Collected data:
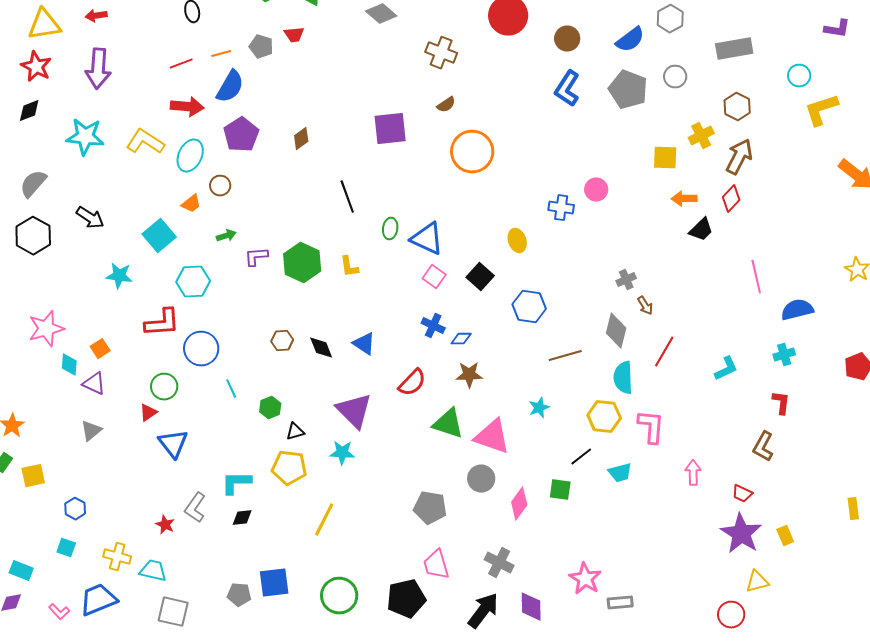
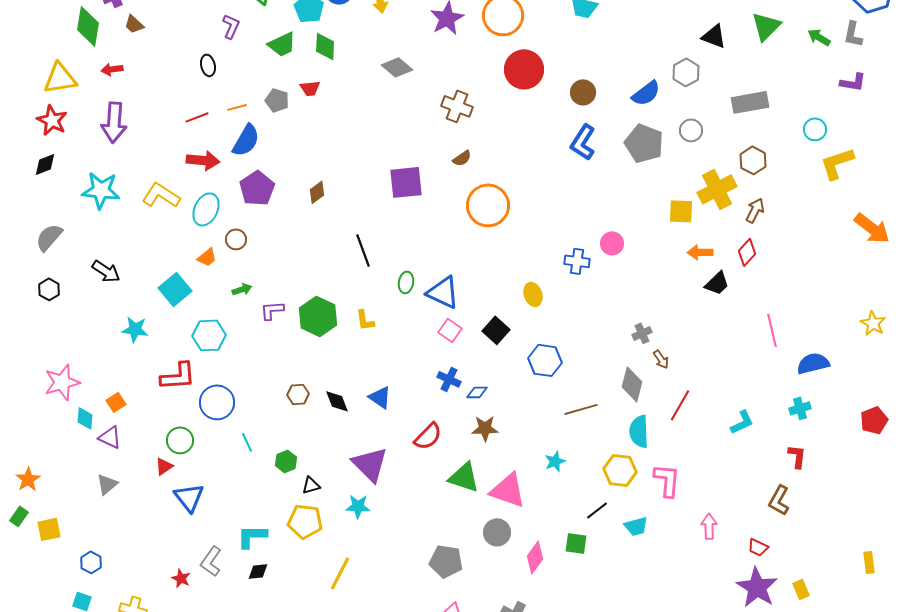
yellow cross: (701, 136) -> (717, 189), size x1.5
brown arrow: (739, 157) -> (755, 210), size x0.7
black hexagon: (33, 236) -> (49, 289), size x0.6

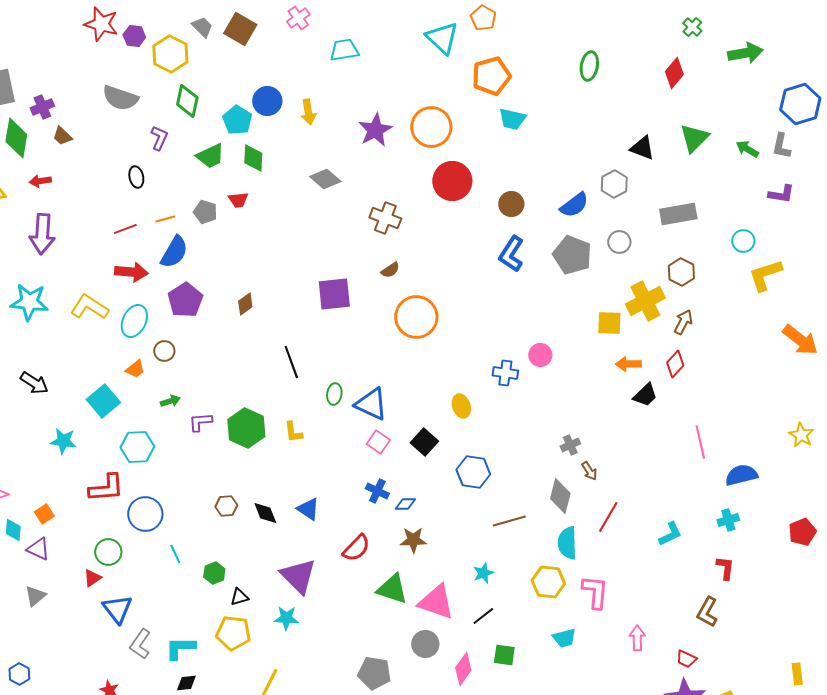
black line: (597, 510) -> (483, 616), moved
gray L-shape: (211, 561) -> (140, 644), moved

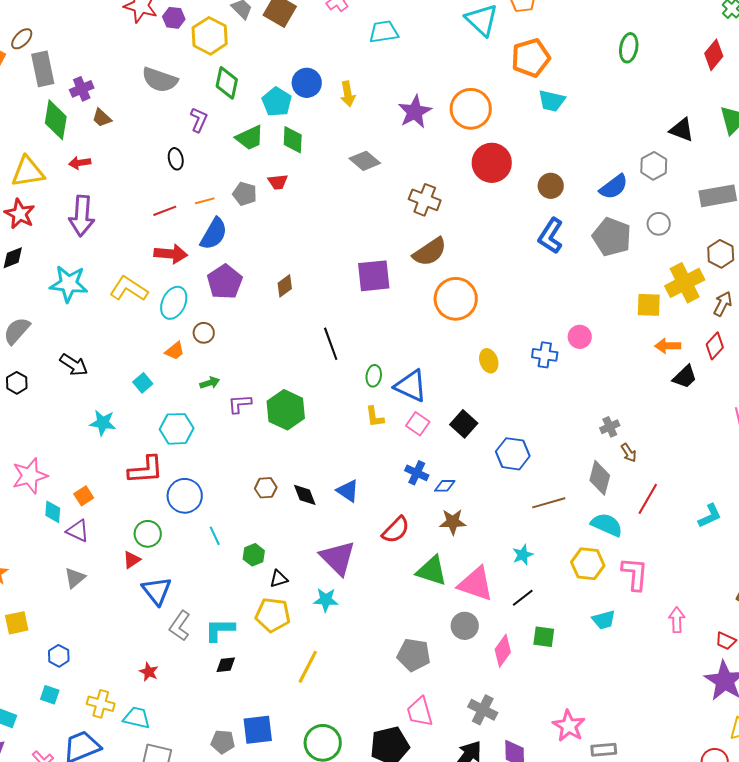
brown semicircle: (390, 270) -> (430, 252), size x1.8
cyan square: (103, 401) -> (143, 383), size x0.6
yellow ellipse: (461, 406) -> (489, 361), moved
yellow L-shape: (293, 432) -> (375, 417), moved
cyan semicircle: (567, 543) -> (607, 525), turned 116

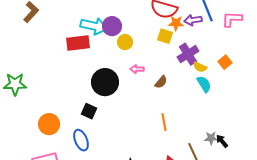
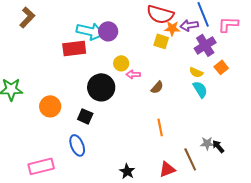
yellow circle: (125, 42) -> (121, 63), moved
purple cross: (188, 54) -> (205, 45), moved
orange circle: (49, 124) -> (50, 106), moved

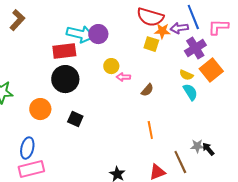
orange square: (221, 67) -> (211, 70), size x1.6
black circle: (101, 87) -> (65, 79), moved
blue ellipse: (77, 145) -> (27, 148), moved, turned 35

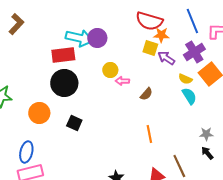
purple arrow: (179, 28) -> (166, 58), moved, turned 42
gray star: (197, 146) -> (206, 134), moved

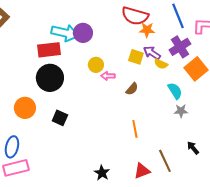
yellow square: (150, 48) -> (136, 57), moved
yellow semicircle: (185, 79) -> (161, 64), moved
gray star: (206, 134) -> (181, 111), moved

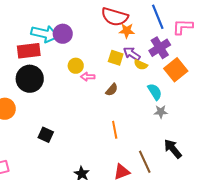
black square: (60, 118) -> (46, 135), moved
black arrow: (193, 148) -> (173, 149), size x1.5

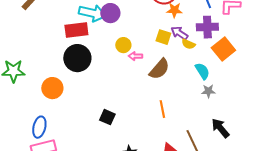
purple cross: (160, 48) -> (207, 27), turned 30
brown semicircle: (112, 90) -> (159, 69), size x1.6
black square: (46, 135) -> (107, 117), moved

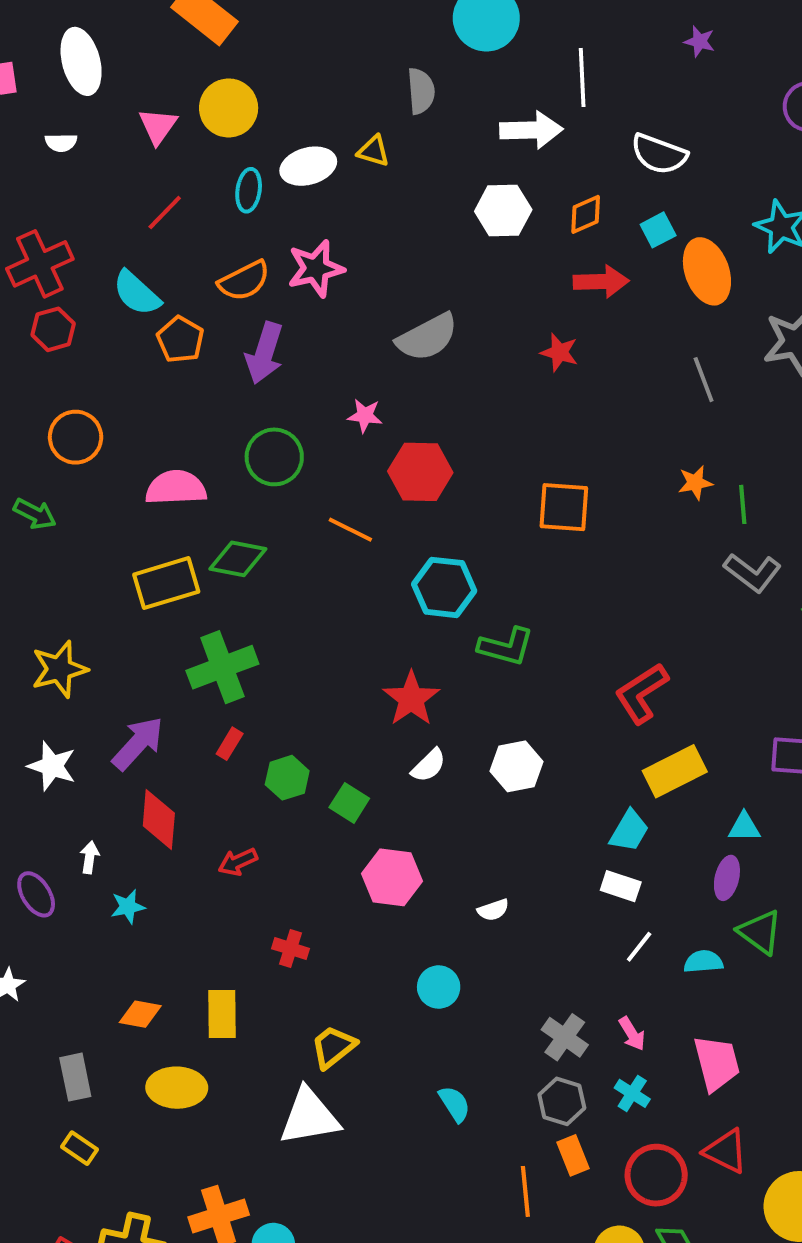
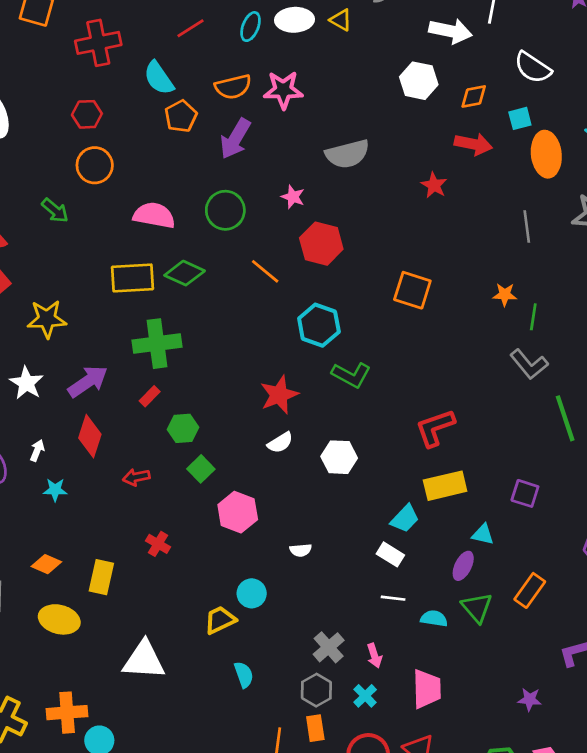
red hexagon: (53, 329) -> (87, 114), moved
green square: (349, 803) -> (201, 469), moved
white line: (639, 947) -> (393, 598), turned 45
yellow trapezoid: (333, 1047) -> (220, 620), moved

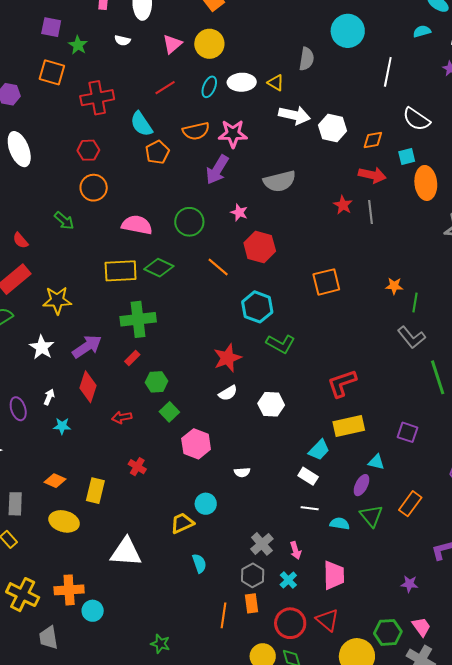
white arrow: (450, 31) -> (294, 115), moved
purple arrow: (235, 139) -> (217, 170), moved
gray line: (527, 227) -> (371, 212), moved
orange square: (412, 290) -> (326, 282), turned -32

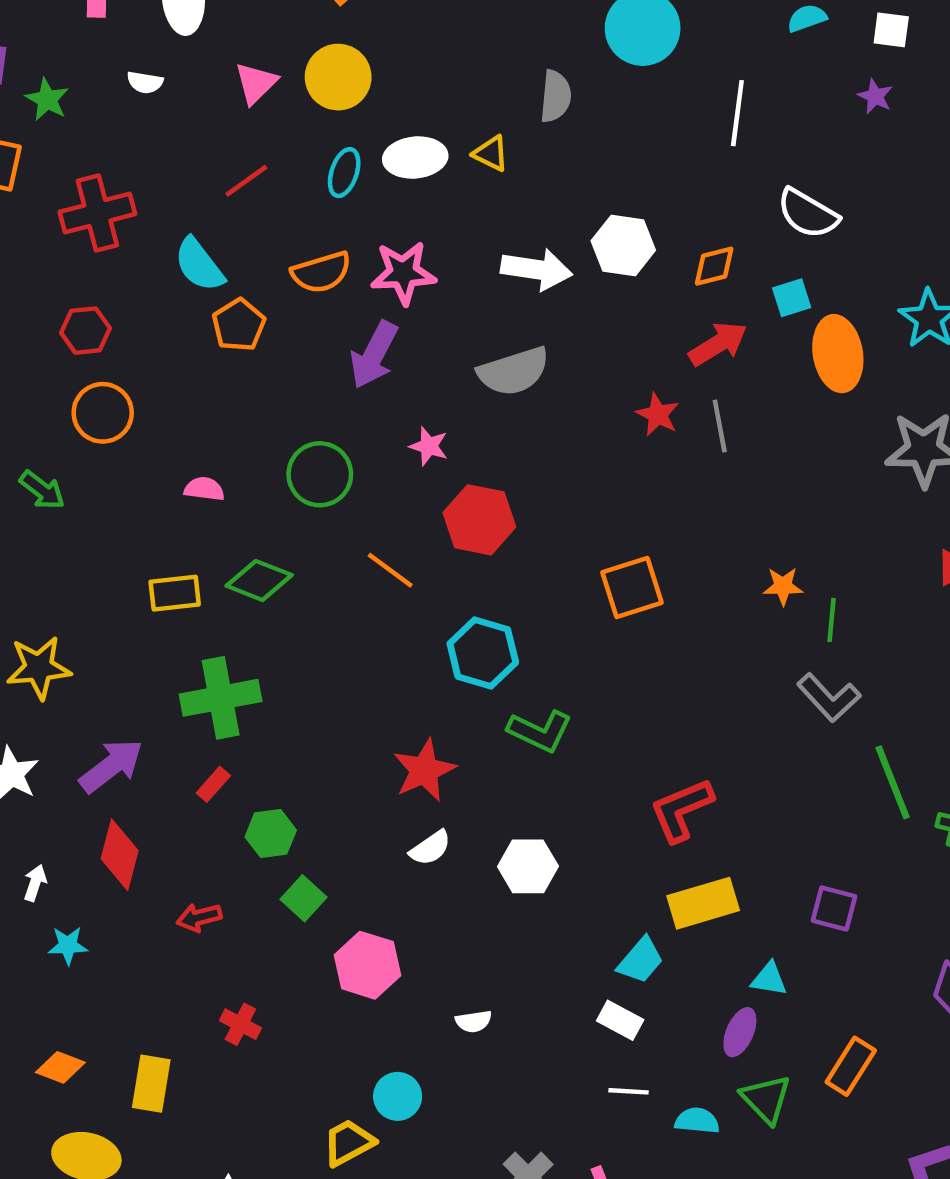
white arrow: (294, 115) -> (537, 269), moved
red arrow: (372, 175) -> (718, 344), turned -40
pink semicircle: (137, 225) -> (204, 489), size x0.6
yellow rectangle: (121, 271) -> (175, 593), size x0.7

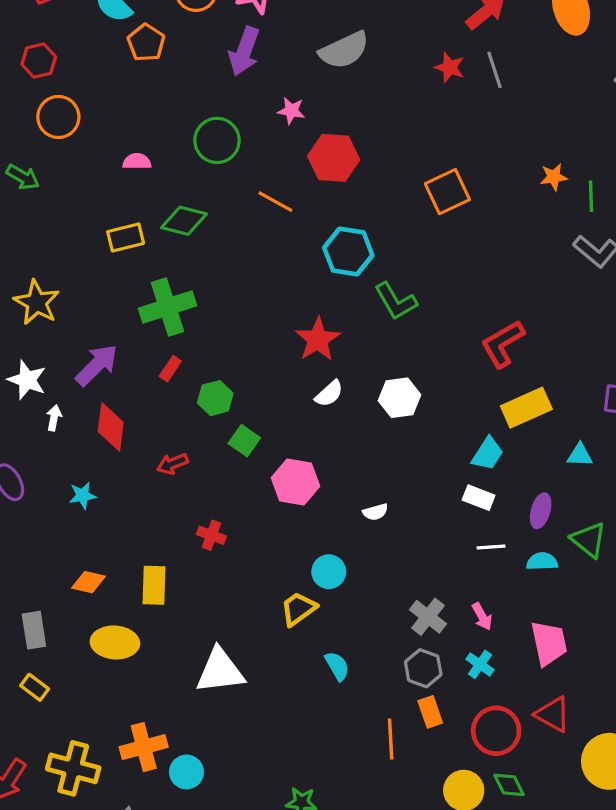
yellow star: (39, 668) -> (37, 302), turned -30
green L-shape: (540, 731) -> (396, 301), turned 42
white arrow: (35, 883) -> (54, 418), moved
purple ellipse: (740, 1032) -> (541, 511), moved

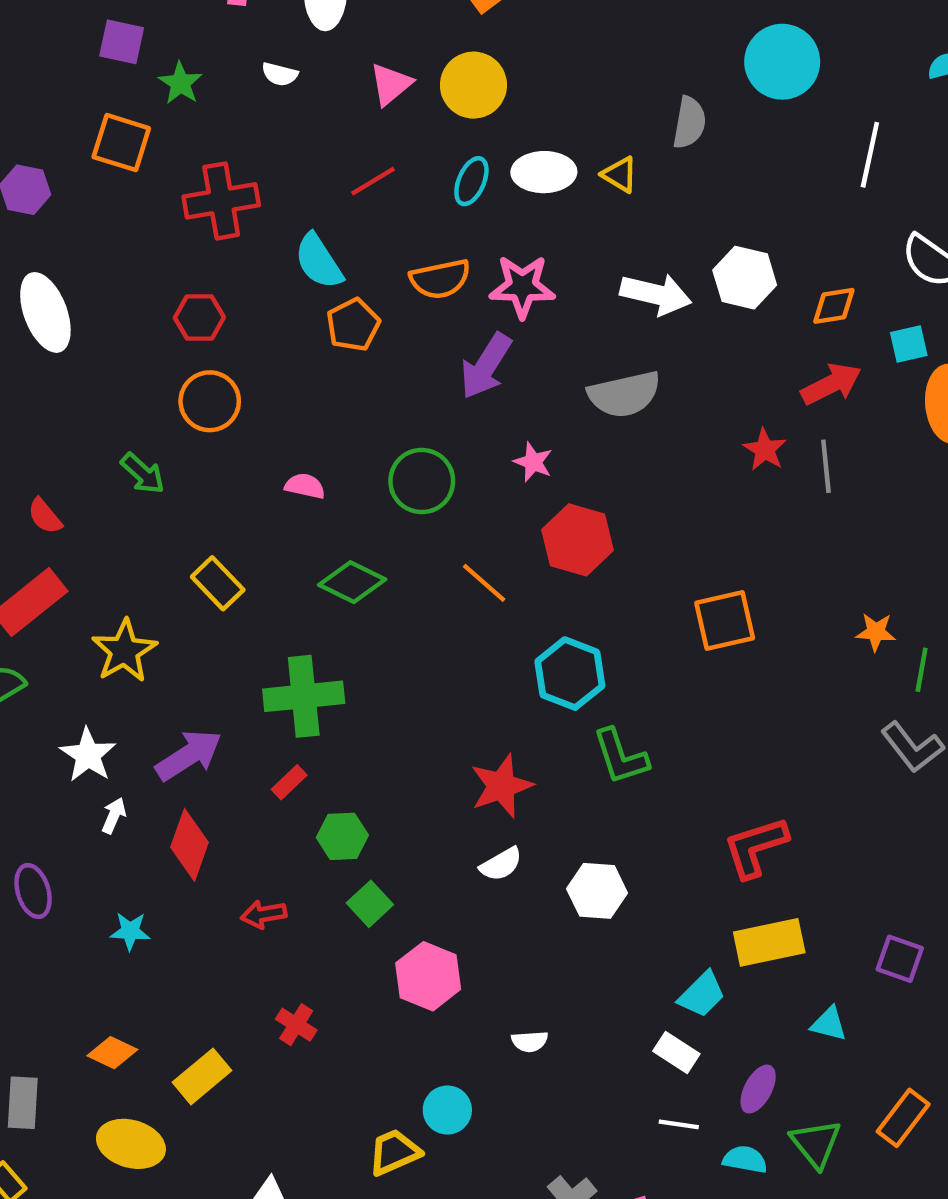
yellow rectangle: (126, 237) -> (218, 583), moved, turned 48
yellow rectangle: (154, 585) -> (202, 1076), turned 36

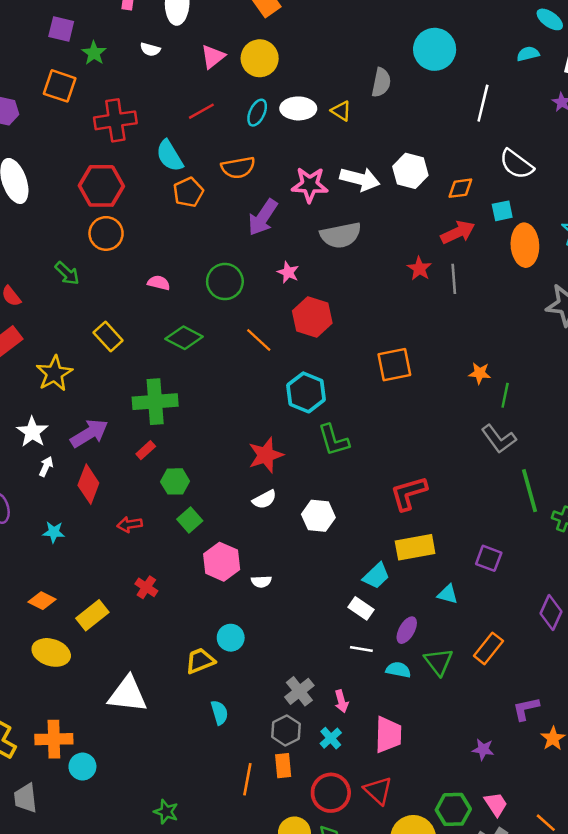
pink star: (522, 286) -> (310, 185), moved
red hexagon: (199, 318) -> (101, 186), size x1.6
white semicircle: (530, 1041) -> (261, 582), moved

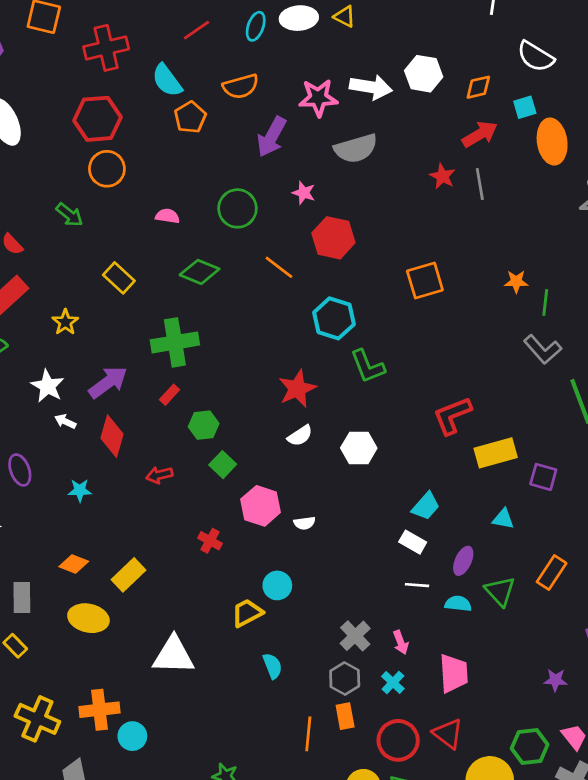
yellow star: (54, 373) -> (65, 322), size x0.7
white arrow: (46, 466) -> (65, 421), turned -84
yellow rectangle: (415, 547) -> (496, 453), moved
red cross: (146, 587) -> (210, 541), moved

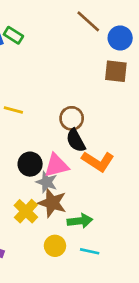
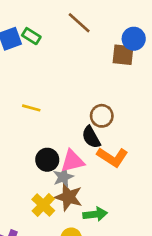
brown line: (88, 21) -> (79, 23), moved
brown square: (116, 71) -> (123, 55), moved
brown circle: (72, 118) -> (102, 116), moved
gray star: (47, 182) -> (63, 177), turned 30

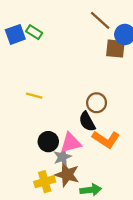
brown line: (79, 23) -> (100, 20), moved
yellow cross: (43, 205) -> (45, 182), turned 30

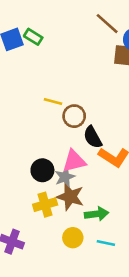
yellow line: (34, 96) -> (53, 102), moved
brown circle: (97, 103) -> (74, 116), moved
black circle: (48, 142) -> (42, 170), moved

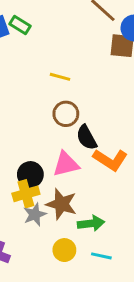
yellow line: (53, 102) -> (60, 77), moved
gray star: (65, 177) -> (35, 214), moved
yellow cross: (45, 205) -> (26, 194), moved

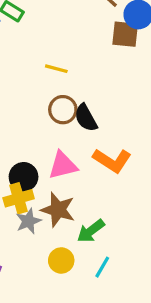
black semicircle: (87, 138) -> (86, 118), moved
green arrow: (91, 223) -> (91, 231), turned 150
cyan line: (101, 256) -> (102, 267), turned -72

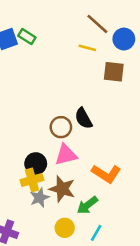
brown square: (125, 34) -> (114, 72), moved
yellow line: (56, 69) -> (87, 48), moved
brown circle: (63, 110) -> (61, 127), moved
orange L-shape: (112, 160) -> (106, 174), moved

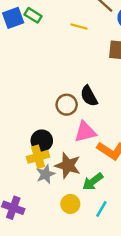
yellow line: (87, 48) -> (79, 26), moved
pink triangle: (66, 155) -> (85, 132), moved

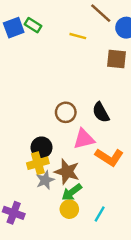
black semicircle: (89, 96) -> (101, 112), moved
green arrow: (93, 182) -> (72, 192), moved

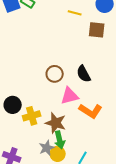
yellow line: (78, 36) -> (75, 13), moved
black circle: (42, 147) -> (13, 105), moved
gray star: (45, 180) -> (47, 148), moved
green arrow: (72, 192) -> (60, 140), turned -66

Task to carry out:
The lines to copy exactly start with the line above that has "yellow circle: (125, 42) -> (121, 63), moved" and go on through the line that has "black arrow: (193, 148)"; please include both, add nothing else, and omit the pictures.

Expected answer:
yellow circle: (125, 42) -> (121, 63), moved
purple cross: (188, 54) -> (205, 45), moved
orange circle: (49, 124) -> (50, 106), moved

orange square: (221, 67) -> (211, 70), size x1.6
black circle: (101, 87) -> (65, 79), moved
blue ellipse: (77, 145) -> (27, 148), moved, turned 35

purple arrow: (179, 28) -> (166, 58), moved, turned 42
gray star: (197, 146) -> (206, 134), moved

yellow square: (150, 48) -> (136, 57), moved
yellow semicircle: (185, 79) -> (161, 64), moved
gray star: (206, 134) -> (181, 111), moved

black square: (60, 118) -> (46, 135), moved
black arrow: (193, 148) -> (173, 149), size x1.5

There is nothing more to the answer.